(Itemized modification records)

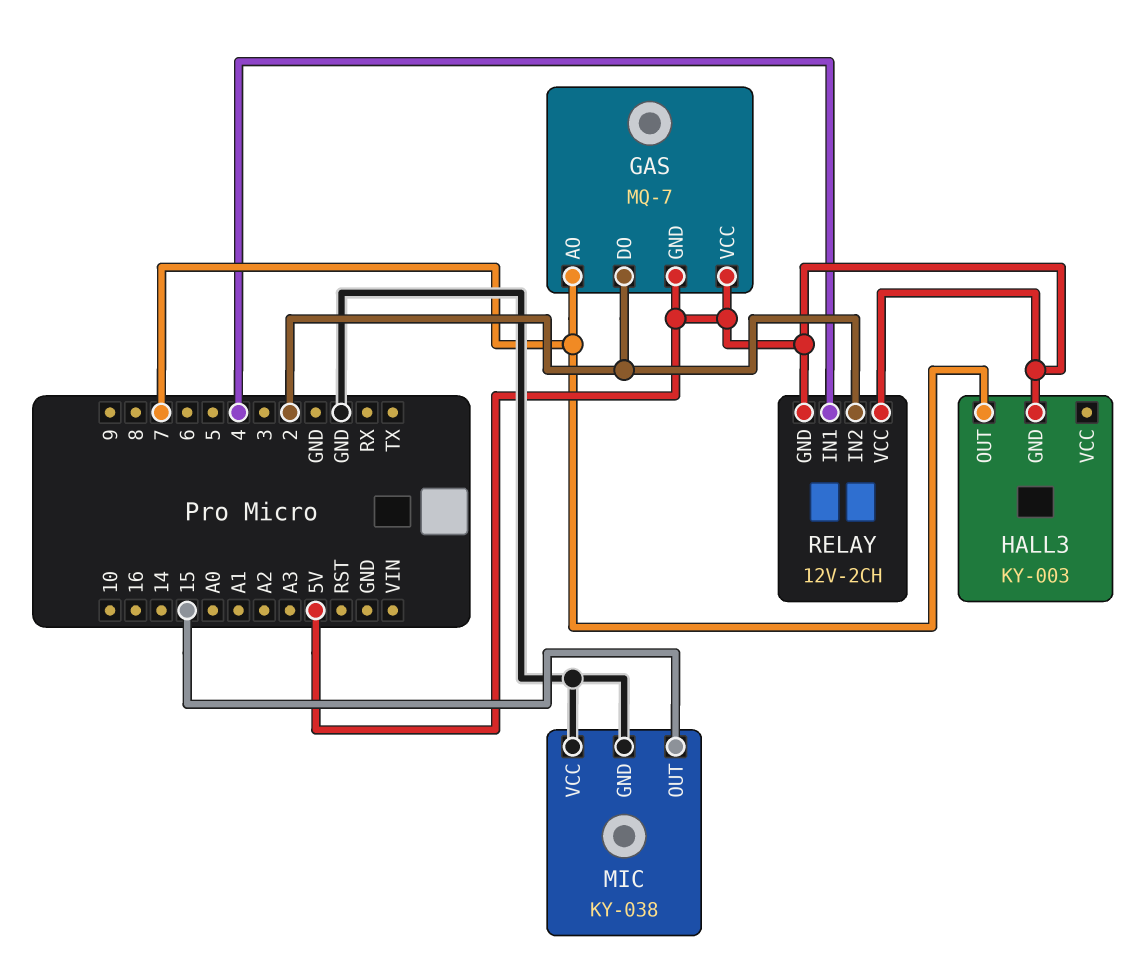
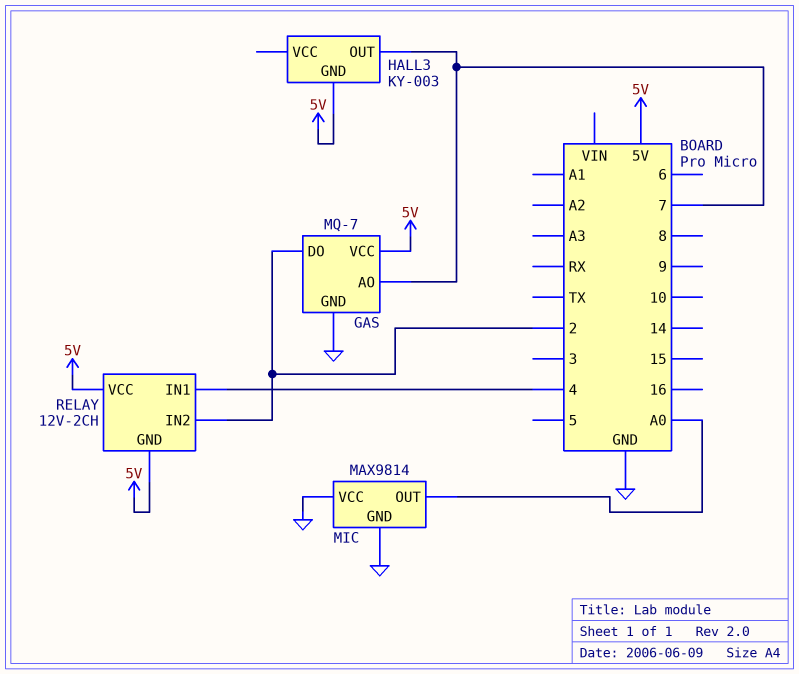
GAS pin GND: 5V -> GND
MIC: KY-038 -> MAX9814
MIC pin OUT: 15 -> A0

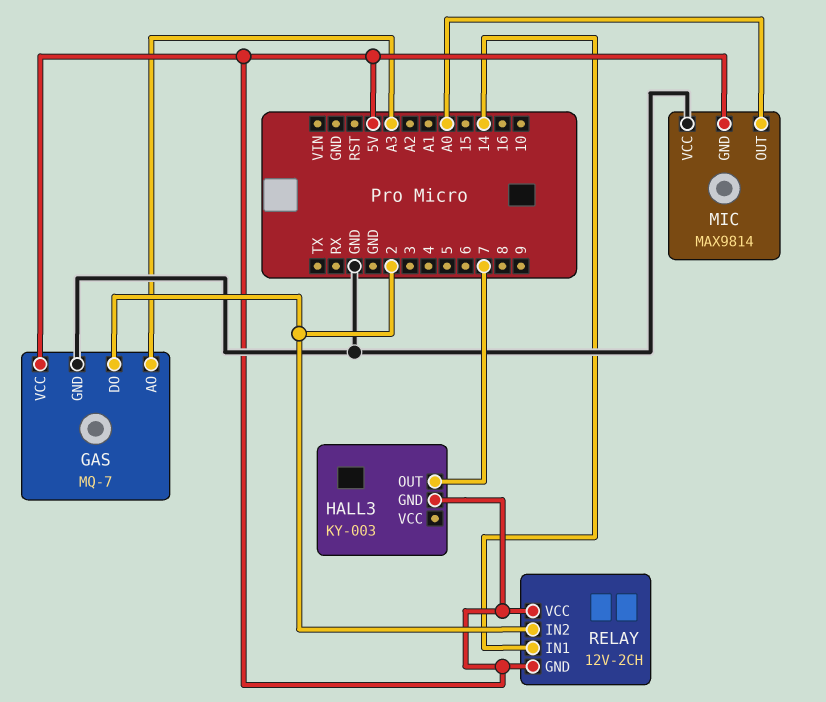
GAS pin AO: 7 -> A3
MIC pin GND: GND -> 5V
RELAY pin IN1: 4 -> 14

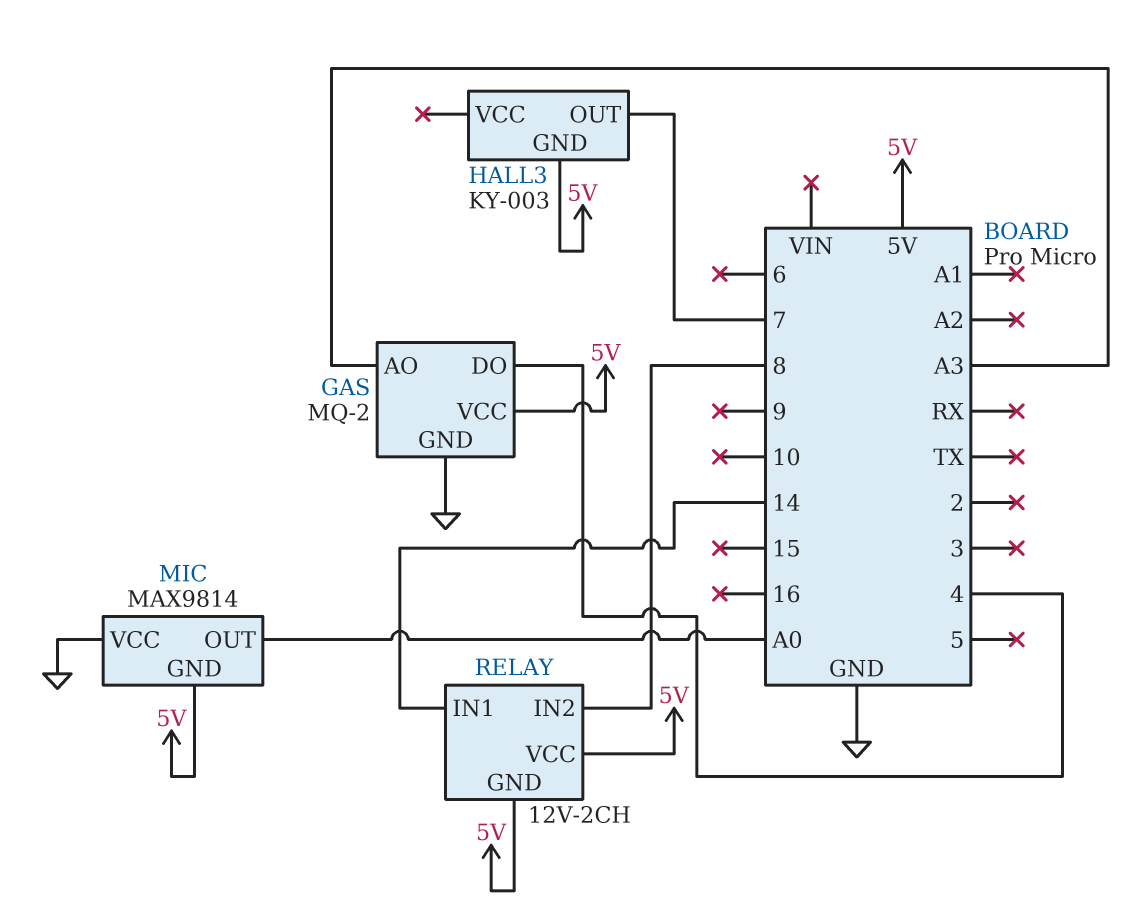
GAS: MQ-7 -> MQ-2
GAS pin DO: 2 -> 4
RELAY pin IN2: 2 -> 8

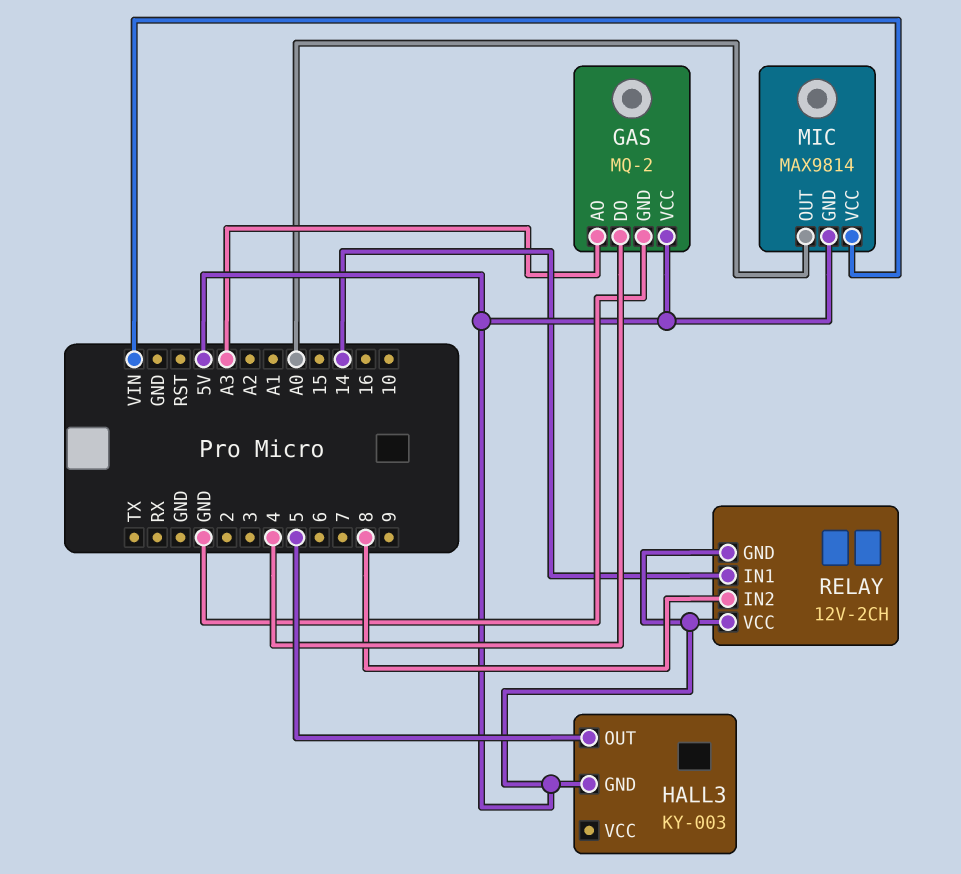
HALL3 pin OUT: 7 -> 5
MIC pin VCC: GND -> VIN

__The problem__: Without the pictures, reproduce the entries exactly.

__Expected answer__:
GAS pin GND: 5V -> GND
MIC: KY-038 -> MAX9814
MIC pin OUT: 15 -> A0

GAS pin AO: 7 -> A3
MIC pin GND: GND -> 5V
RELAY pin IN1: 4 -> 14

GAS: MQ-7 -> MQ-2
GAS pin DO: 2 -> 4
RELAY pin IN2: 2 -> 8

HALL3 pin OUT: 7 -> 5
MIC pin VCC: GND -> VIN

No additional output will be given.